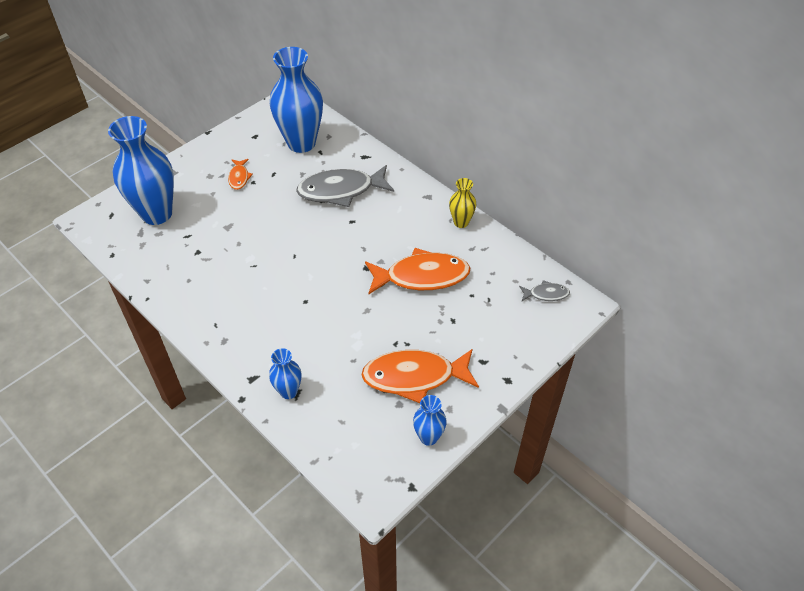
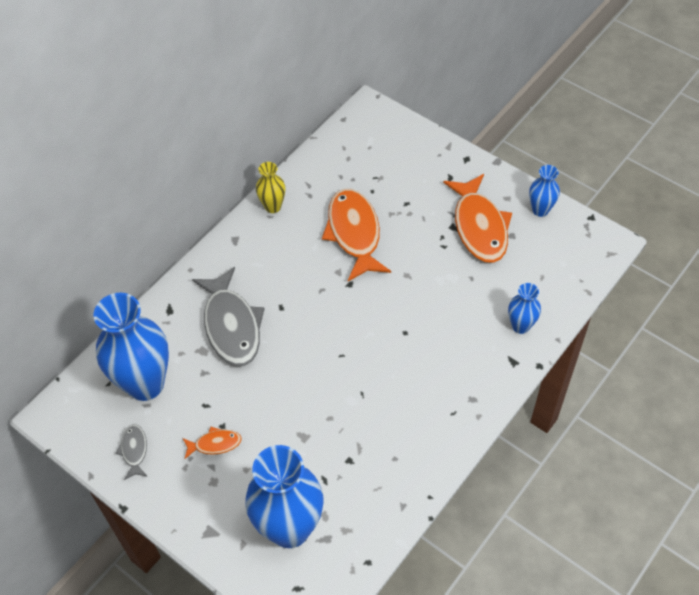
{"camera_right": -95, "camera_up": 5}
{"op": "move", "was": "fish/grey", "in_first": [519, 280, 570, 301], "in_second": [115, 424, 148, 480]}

§

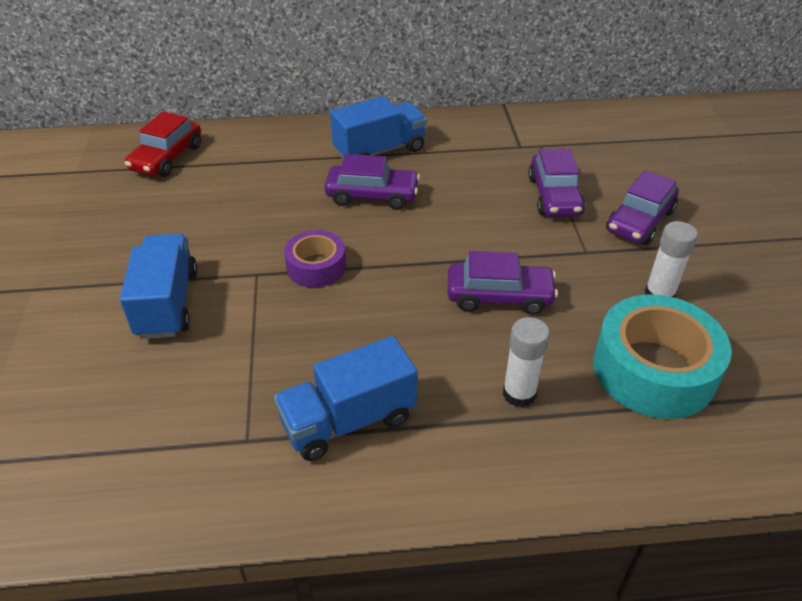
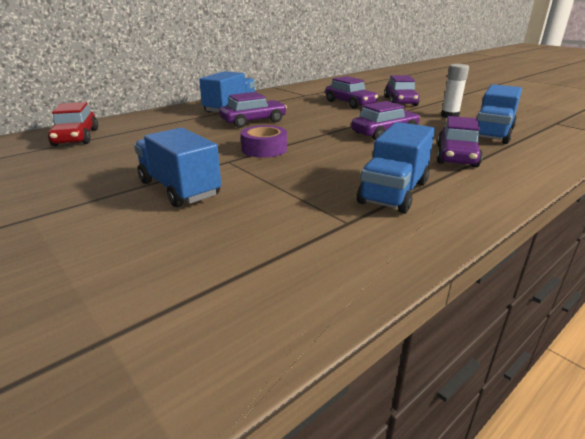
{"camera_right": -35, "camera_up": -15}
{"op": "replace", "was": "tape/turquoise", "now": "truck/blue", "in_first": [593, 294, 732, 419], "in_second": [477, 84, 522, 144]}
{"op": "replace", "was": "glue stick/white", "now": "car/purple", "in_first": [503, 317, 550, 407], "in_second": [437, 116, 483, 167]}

§

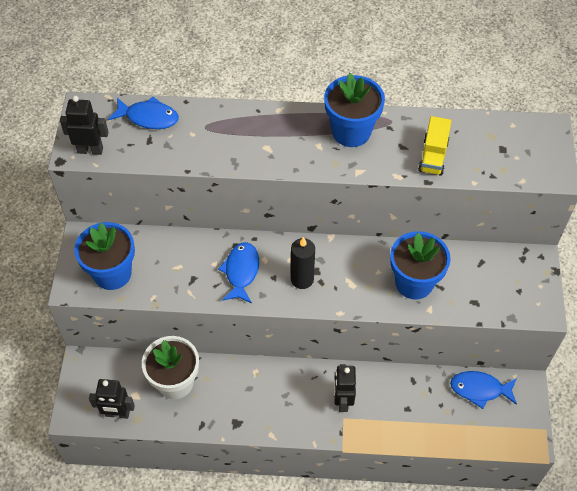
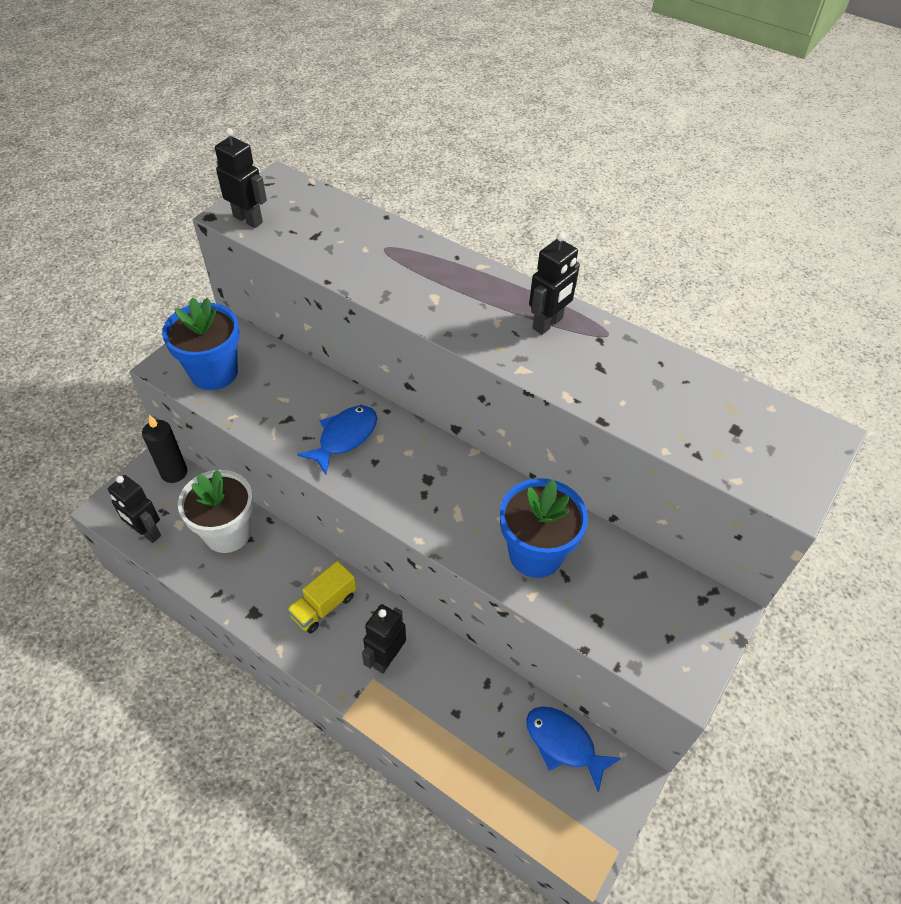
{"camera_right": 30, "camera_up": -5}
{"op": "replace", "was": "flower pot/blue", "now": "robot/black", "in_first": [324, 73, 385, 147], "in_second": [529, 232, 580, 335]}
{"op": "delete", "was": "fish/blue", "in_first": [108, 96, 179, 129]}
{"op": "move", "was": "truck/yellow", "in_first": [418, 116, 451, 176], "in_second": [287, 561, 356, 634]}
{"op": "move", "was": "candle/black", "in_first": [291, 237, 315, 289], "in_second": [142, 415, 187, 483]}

§

Lines in the data holding the word "move": count them and say how many, nothing more.

ANSWER SPACE:
3